§ **WORK TASK**:
Give an exact copy of the lines of the records below, starting at the line containing "LDR3: GL5516 (AGND, N_4) -> GL5516 (N_4, VS)" and running to the end.

§ **DATA**:
-.-.-
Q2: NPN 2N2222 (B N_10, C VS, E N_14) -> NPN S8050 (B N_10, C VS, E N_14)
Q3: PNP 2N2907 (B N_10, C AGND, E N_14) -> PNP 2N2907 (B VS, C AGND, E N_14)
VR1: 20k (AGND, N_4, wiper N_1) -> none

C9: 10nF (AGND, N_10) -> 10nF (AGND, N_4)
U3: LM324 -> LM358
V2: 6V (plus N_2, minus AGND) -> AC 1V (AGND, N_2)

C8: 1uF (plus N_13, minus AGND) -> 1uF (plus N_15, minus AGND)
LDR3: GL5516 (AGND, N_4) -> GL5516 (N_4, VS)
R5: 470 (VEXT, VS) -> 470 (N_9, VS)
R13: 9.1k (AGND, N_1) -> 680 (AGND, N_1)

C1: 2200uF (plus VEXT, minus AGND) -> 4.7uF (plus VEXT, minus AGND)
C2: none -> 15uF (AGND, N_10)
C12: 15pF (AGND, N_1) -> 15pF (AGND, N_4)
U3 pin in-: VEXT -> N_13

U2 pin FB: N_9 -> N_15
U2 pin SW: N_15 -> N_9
-.-.-
§ **SOLUTION FOR THIS TASK**:
LDR3: GL5516 (AGND, N_4) -> GL5516 (N_4, VS)
R5: 470 (VEXT, VS) -> 470 (N_9, VS)
R13: 9.1k (AGND, N_1) -> 680 (AGND, N_1)

C1: 2200uF (plus VEXT, minus AGND) -> 4.7uF (plus VEXT, minus AGND)
C2: none -> 15uF (AGND, N_10)
C12: 15pF (AGND, N_1) -> 15pF (AGND, N_4)
U3 pin in-: VEXT -> N_13

U2 pin FB: N_9 -> N_15
U2 pin SW: N_15 -> N_9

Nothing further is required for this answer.